Please copy out all the data. Every detail stays the same.

Recorded information:
++++++++++++++++++++
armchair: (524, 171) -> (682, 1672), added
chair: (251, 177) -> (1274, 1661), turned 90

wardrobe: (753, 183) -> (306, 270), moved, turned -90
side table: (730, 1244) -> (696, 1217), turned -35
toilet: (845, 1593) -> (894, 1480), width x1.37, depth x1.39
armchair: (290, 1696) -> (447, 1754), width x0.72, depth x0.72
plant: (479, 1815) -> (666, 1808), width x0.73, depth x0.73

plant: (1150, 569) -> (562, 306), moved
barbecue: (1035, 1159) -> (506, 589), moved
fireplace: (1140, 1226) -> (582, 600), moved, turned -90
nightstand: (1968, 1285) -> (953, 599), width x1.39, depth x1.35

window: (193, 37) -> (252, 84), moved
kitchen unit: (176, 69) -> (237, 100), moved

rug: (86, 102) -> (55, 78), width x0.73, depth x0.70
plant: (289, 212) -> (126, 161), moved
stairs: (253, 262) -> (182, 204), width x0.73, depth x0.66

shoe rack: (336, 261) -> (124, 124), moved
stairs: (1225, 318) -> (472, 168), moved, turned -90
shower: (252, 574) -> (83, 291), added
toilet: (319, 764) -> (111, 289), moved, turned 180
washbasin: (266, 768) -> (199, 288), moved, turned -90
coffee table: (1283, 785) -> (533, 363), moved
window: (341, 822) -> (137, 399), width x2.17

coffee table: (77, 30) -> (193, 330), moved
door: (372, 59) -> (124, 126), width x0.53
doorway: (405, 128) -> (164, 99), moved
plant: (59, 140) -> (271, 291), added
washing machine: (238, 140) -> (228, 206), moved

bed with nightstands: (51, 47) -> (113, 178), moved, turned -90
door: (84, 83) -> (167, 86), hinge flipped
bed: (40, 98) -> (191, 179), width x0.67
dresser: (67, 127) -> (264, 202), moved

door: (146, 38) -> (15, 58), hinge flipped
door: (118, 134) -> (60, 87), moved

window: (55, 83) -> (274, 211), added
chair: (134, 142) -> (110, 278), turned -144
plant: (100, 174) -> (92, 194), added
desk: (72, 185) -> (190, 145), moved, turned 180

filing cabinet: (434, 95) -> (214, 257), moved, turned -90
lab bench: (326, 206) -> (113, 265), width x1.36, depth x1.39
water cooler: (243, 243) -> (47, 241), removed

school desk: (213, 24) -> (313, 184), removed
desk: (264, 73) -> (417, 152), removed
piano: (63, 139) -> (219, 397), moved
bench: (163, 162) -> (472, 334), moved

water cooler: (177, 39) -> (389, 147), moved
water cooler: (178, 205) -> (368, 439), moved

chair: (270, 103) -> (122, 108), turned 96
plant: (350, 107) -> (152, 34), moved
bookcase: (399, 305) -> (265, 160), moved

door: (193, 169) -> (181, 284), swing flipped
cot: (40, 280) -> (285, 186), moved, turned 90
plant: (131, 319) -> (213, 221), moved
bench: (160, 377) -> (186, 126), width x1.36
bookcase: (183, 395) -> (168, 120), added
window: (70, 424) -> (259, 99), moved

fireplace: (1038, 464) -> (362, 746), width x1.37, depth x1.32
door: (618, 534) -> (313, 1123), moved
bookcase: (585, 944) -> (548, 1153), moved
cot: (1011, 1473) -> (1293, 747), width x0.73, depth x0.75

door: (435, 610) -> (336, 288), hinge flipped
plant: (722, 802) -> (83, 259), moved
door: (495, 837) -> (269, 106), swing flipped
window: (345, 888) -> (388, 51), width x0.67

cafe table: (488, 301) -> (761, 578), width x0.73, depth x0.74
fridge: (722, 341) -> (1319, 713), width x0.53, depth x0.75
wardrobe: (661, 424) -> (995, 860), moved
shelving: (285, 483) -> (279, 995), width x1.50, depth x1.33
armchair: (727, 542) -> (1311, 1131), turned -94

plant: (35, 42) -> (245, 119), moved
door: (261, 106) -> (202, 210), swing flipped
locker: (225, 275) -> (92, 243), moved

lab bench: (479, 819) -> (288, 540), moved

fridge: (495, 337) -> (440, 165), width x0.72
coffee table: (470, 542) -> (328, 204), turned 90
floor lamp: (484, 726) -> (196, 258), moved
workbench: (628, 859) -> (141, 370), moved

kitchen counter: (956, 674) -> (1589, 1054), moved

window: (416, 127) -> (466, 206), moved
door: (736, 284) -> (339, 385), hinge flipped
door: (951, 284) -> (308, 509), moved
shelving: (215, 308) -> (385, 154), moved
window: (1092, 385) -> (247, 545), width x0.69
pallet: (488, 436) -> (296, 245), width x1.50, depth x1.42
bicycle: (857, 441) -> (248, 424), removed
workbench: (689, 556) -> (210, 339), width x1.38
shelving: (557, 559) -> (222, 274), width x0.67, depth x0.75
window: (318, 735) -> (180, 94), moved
++++++++++++++++++++
Solution for this exercise:
armchair: (524, 171) -> (682, 1672), added
chair: (251, 177) -> (1274, 1661), turned 90

wardrobe: (753, 183) -> (306, 270), moved, turned -90
side table: (730, 1244) -> (696, 1217), turned -35
toilet: (845, 1593) -> (894, 1480), width x1.37, depth x1.39
armchair: (290, 1696) -> (447, 1754), width x0.72, depth x0.72
plant: (479, 1815) -> (666, 1808), width x0.73, depth x0.73

plant: (1150, 569) -> (562, 306), moved
barbecue: (1035, 1159) -> (506, 589), moved
fireplace: (1140, 1226) -> (582, 600), moved, turned -90
nightstand: (1968, 1285) -> (953, 599), width x1.39, depth x1.35

window: (193, 37) -> (252, 84), moved
kitchen unit: (176, 69) -> (237, 100), moved

rug: (86, 102) -> (55, 78), width x0.73, depth x0.70
plant: (289, 212) -> (126, 161), moved
stairs: (253, 262) -> (182, 204), width x0.73, depth x0.66

shoe rack: (336, 261) -> (124, 124), moved
stairs: (1225, 318) -> (472, 168), moved, turned -90
shower: (252, 574) -> (83, 291), added
toilet: (319, 764) -> (111, 289), moved, turned 180
washbasin: (266, 768) -> (199, 288), moved, turned -90
coffee table: (1283, 785) -> (533, 363), moved
window: (341, 822) -> (137, 399), width x2.17

coffee table: (77, 30) -> (193, 330), moved
door: (372, 59) -> (124, 126), width x0.53
doorway: (405, 128) -> (164, 99), moved
plant: (59, 140) -> (271, 291), added
washing machine: (238, 140) -> (228, 206), moved

bed with nightstands: (51, 47) -> (113, 178), moved, turned -90
door: (84, 83) -> (167, 86), hinge flipped
bed: (40, 98) -> (191, 179), width x0.67
dresser: (67, 127) -> (264, 202), moved

door: (146, 38) -> (15, 58), hinge flipped
door: (118, 134) -> (60, 87), moved

window: (55, 83) -> (274, 211), added
chair: (134, 142) -> (110, 278), turned -144
plant: (100, 174) -> (92, 194), added
desk: (72, 185) -> (190, 145), moved, turned 180

filing cabinet: (434, 95) -> (214, 257), moved, turned -90
lab bench: (326, 206) -> (113, 265), width x1.36, depth x1.39
water cooler: (243, 243) -> (47, 241), removed

school desk: (213, 24) -> (313, 184), removed
desk: (264, 73) -> (417, 152), removed
piano: (63, 139) -> (219, 397), moved
bench: (163, 162) -> (472, 334), moved

water cooler: (177, 39) -> (389, 147), moved
water cooler: (178, 205) -> (368, 439), moved

chair: (270, 103) -> (122, 108), turned 96
plant: (350, 107) -> (152, 34), moved
bookcase: (399, 305) -> (265, 160), moved

door: (193, 169) -> (181, 284), swing flipped
cot: (40, 280) -> (285, 186), moved, turned 90
plant: (131, 319) -> (213, 221), moved
bench: (160, 377) -> (186, 126), width x1.36
bookcase: (183, 395) -> (168, 120), added
window: (70, 424) -> (259, 99), moved

fireplace: (1038, 464) -> (362, 746), width x1.37, depth x1.32
door: (618, 534) -> (313, 1123), moved
bookcase: (585, 944) -> (548, 1153), moved
cot: (1011, 1473) -> (1293, 747), width x0.73, depth x0.75

door: (435, 610) -> (336, 288), hinge flipped
plant: (722, 802) -> (83, 259), moved
door: (495, 837) -> (269, 106), swing flipped
window: (345, 888) -> (388, 51), width x0.67

cafe table: (488, 301) -> (761, 578), width x0.73, depth x0.74
fridge: (722, 341) -> (1319, 713), width x0.53, depth x0.75
wardrobe: (661, 424) -> (995, 860), moved
shelving: (285, 483) -> (279, 995), width x1.50, depth x1.33
armchair: (727, 542) -> (1311, 1131), turned -94

plant: (35, 42) -> (245, 119), moved
door: (261, 106) -> (202, 210), swing flipped
locker: (225, 275) -> (92, 243), moved

lab bench: (479, 819) -> (288, 540), moved

fridge: (495, 337) -> (440, 165), width x0.72
coffee table: (470, 542) -> (328, 204), turned 90
floor lamp: (484, 726) -> (196, 258), moved
workbench: (628, 859) -> (141, 370), moved

kitchen counter: (956, 674) -> (1589, 1054), moved

window: (416, 127) -> (466, 206), moved
door: (736, 284) -> (339, 385), hinge flipped
door: (951, 284) -> (308, 509), moved
shelving: (215, 308) -> (385, 154), moved
window: (1092, 385) -> (247, 545), width x0.69
pallet: (488, 436) -> (296, 245), width x1.50, depth x1.42
bicycle: (857, 441) -> (248, 424), removed
workbench: (689, 556) -> (210, 339), width x1.38
shelving: (557, 559) -> (222, 274), width x0.67, depth x0.75
window: (318, 735) -> (180, 94), moved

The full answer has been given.